Problem statement => In how many lines of the listing below does "change" appear? Give only the figure.

Data shown =>
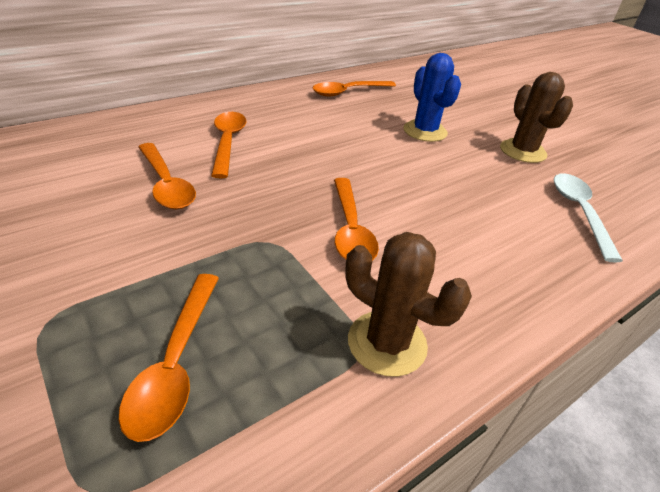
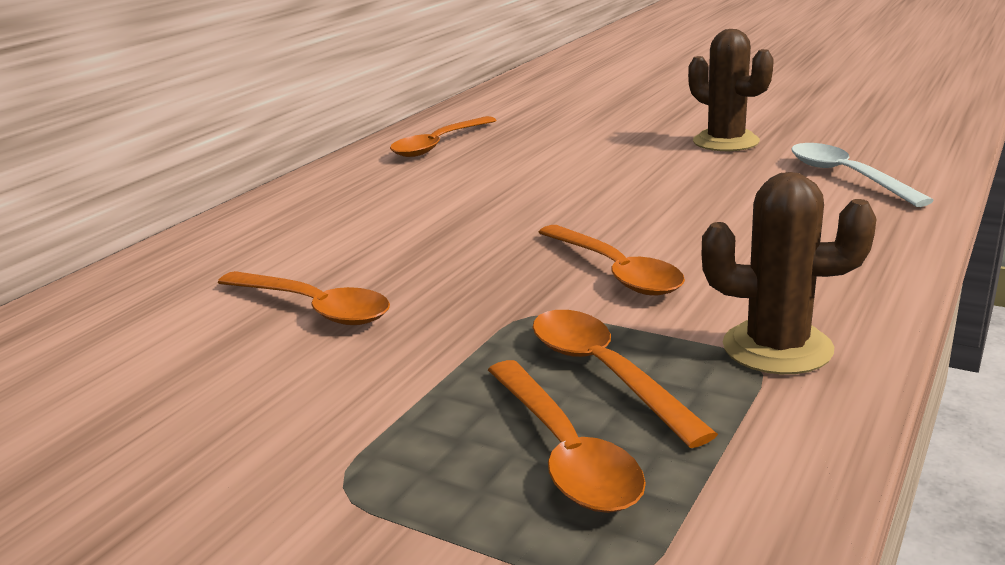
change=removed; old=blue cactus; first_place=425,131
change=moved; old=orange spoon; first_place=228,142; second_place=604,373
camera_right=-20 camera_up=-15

Task answer => 2